- **EXERCISE GOAL**
Only the pictures are to be left out; please reproduce everything else in the data exactly.
━━━ GIVEN ENTRIES ━━━
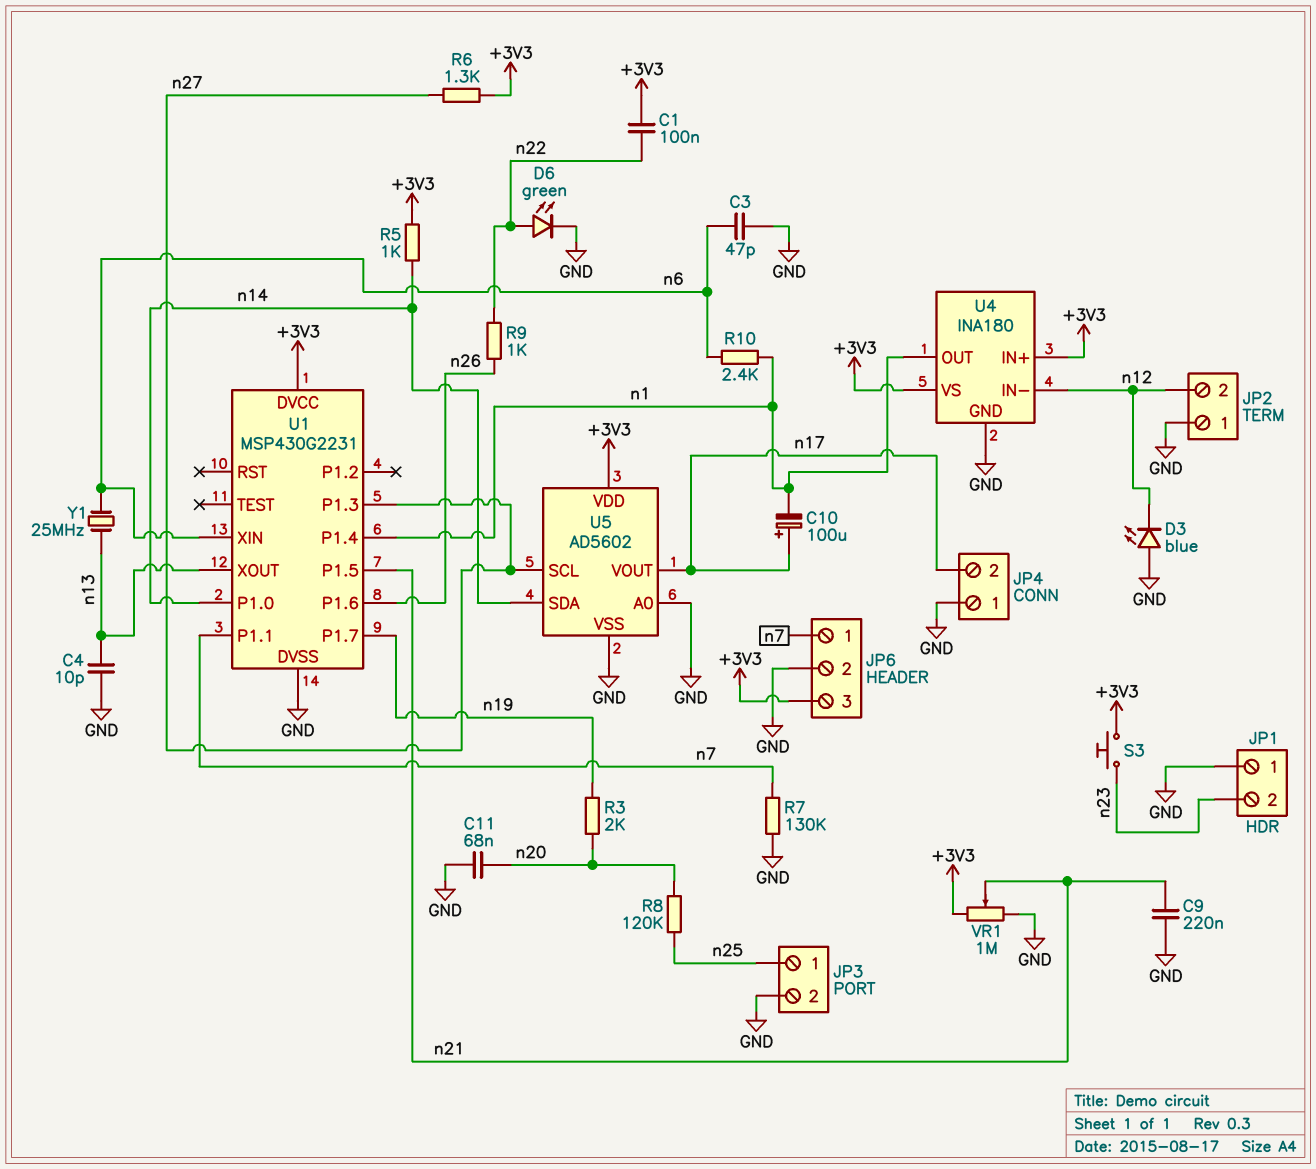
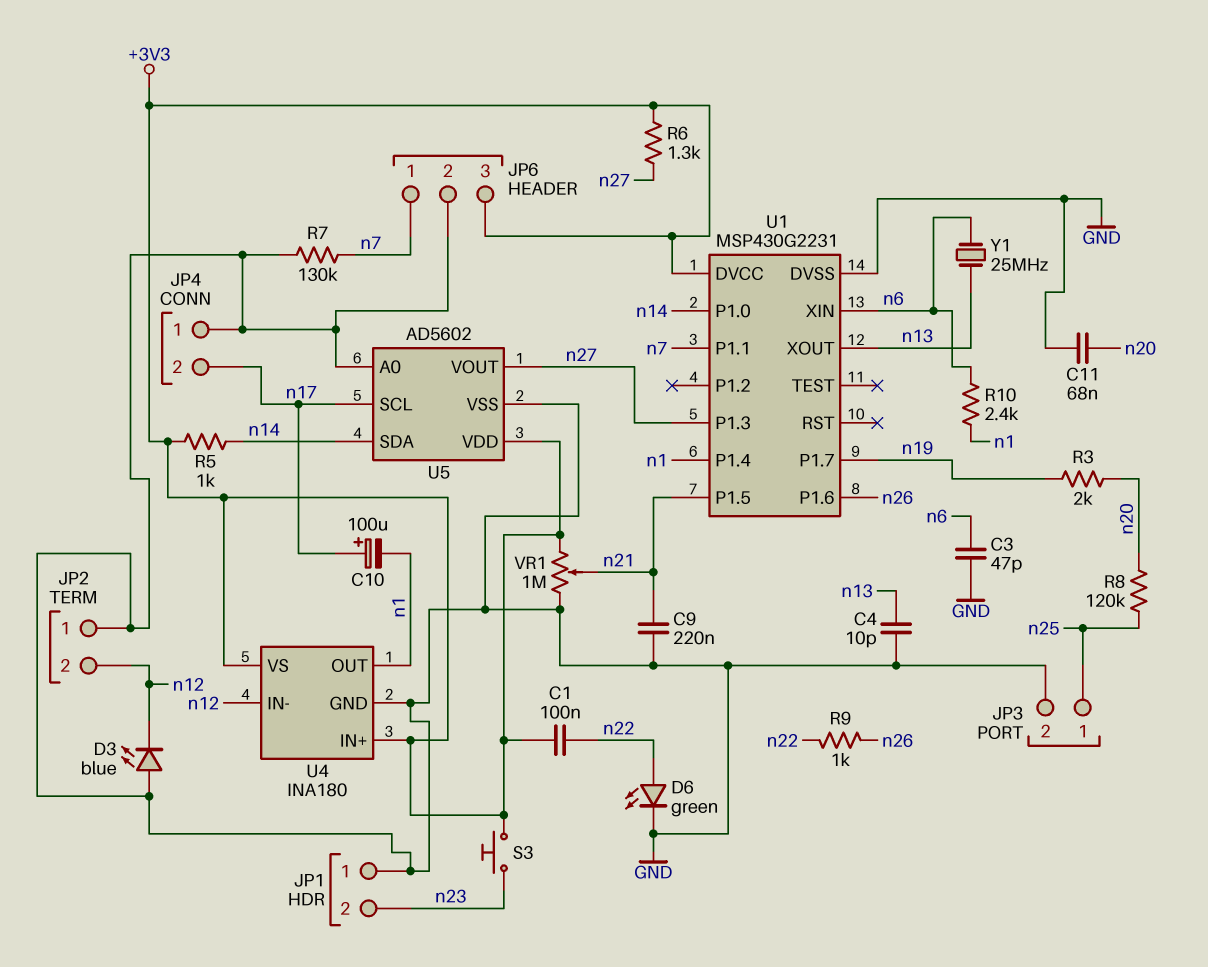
U5 pin SCL: n27 -> n17
U5 pin VOUT: n17 -> n27

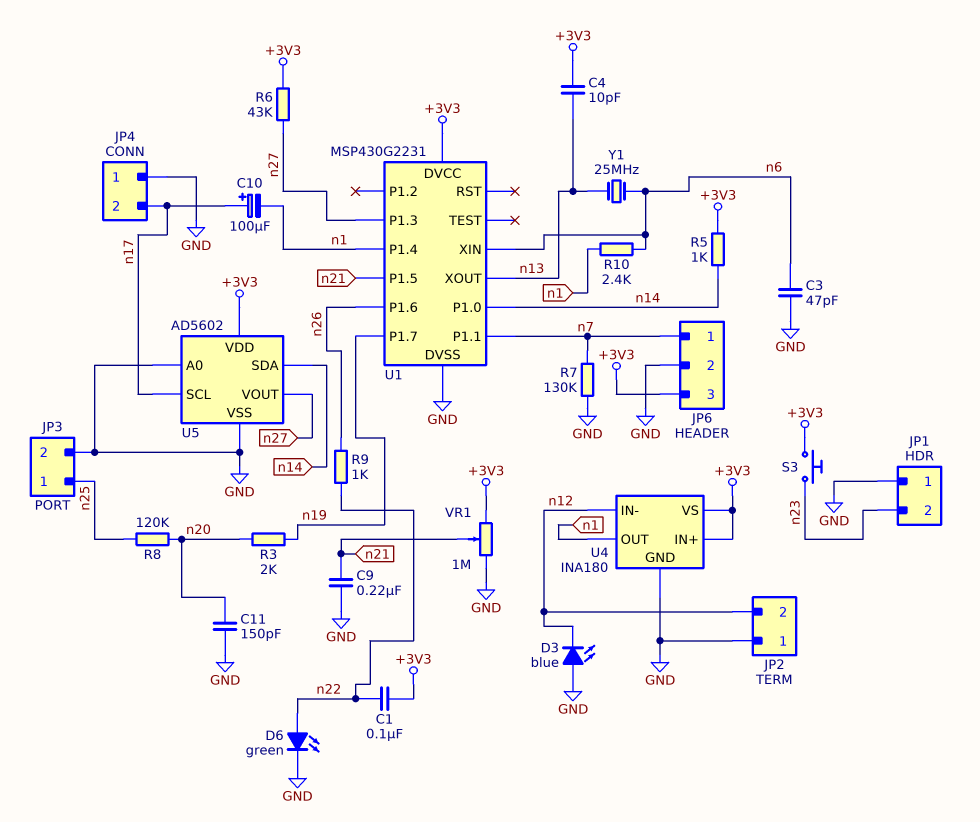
C4: 10pF (GND, n13) -> 10pF (+3V3, n13)
C11: 68nF (GND, n20) -> 150pF (GND, n20)
R6: 1.3k (+3V3, n27) -> 43k (+3V3, n27)

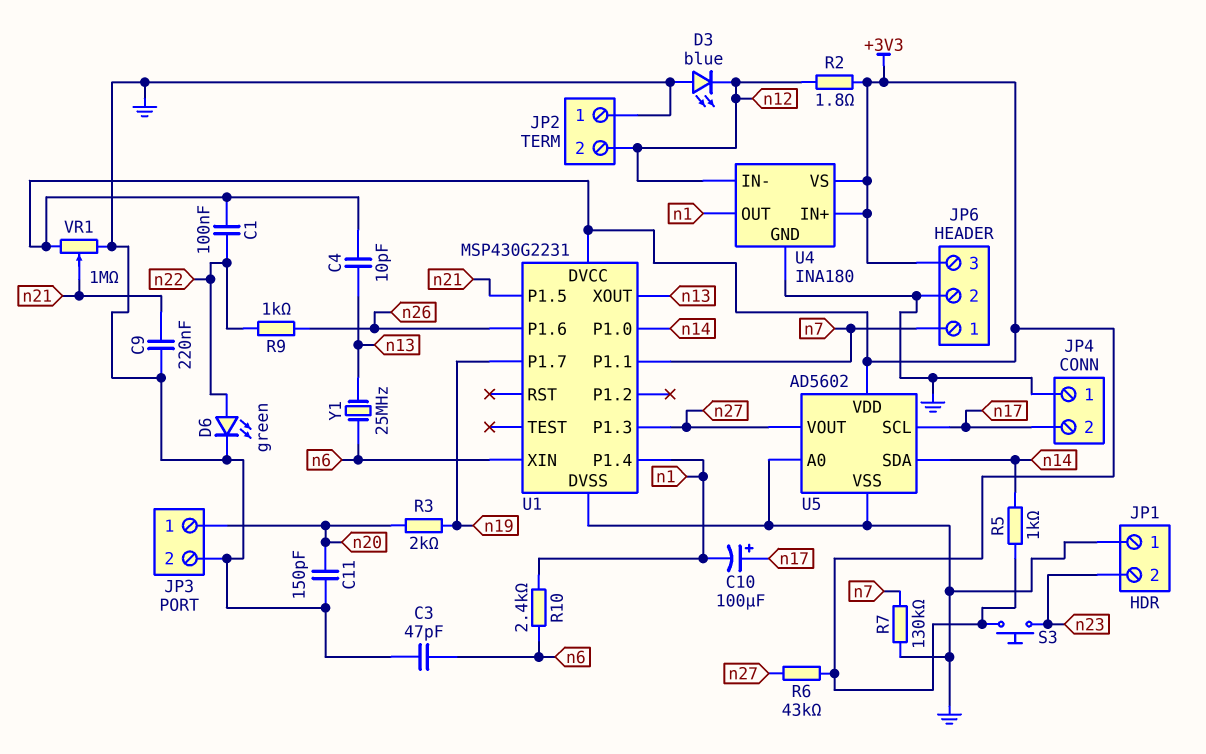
JP3 pin 1: n25 -> n20
R2: none -> 1.8 (+3V3, n12)
R8: 120k (n20, n25) -> none

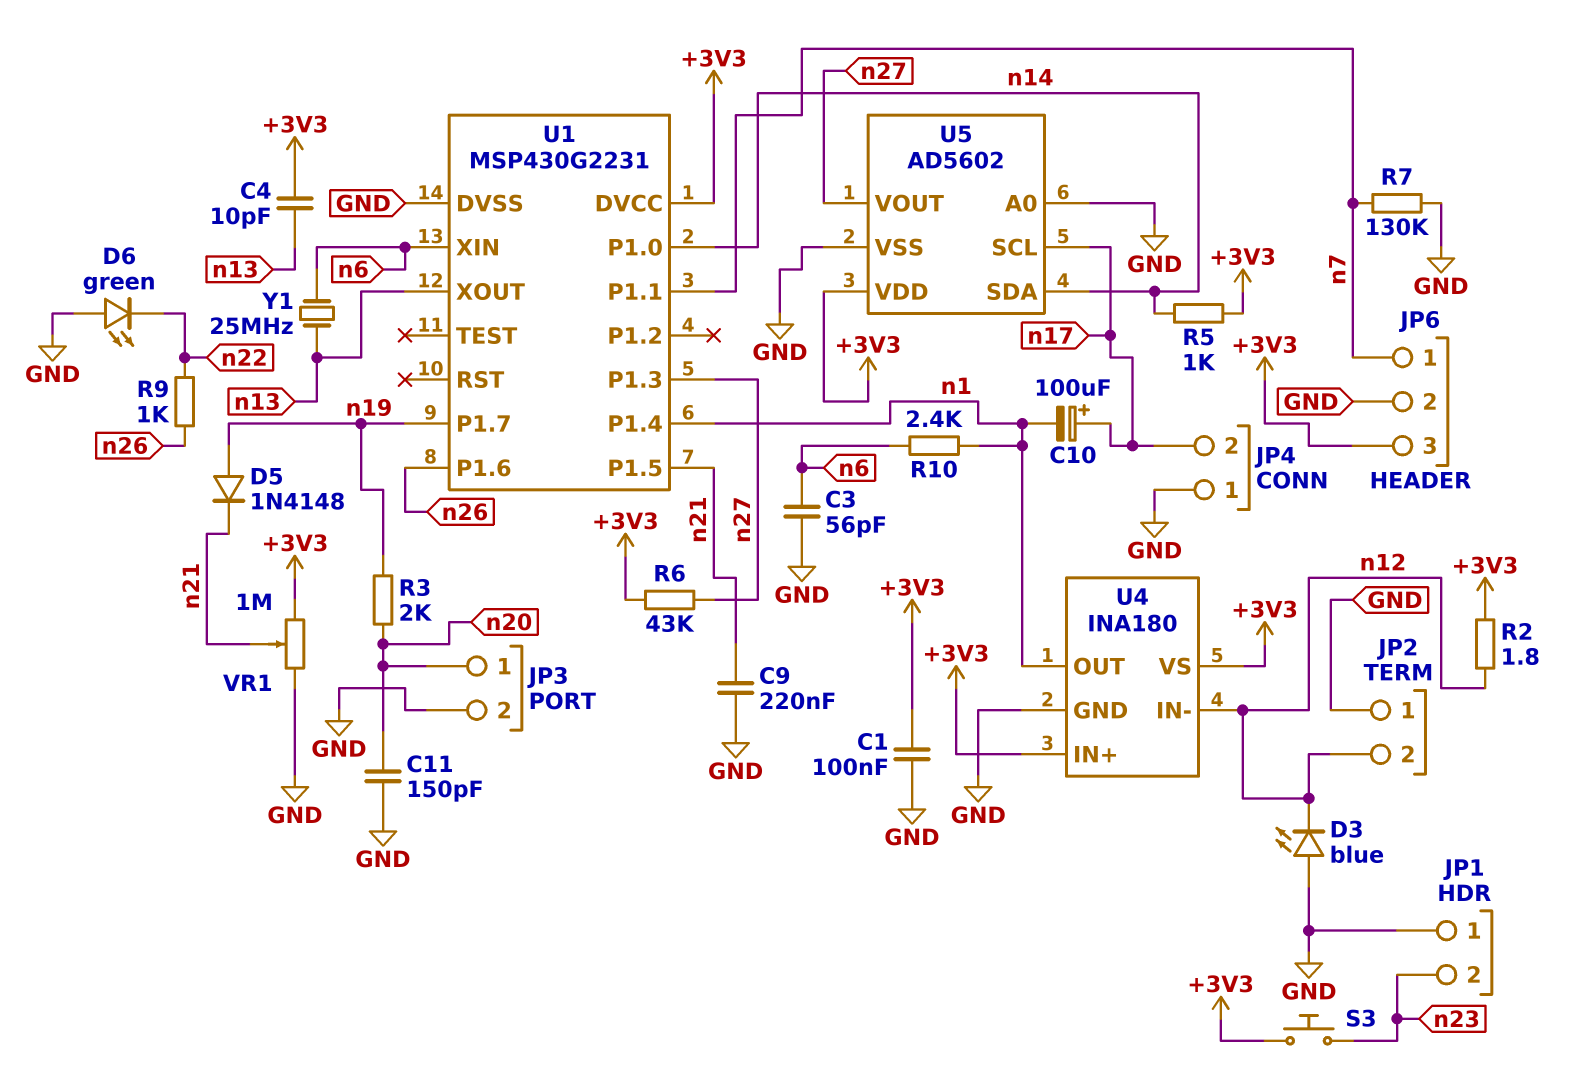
C1: 100nF (+3V3, n22) -> 100nF (+3V3, GND)
C3: 47pF (GND, n6) -> 56pF (GND, n6)
D5: none -> diode 1N4148 (A n19, K n21)
D6: LED green (A n22, K GND) -> LED green (A GND, K n22)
━━━
- **RESULT FOR THIS EXERCISE**
U5 pin SCL: n27 -> n17
U5 pin VOUT: n17 -> n27

C4: 10pF (GND, n13) -> 10pF (+3V3, n13)
C11: 68nF (GND, n20) -> 150pF (GND, n20)
R6: 1.3k (+3V3, n27) -> 43k (+3V3, n27)

JP3 pin 1: n25 -> n20
R2: none -> 1.8 (+3V3, n12)
R8: 120k (n20, n25) -> none

C1: 100nF (+3V3, n22) -> 100nF (+3V3, GND)
C3: 47pF (GND, n6) -> 56pF (GND, n6)
D5: none -> diode 1N4148 (A n19, K n21)
D6: LED green (A n22, K GND) -> LED green (A GND, K n22)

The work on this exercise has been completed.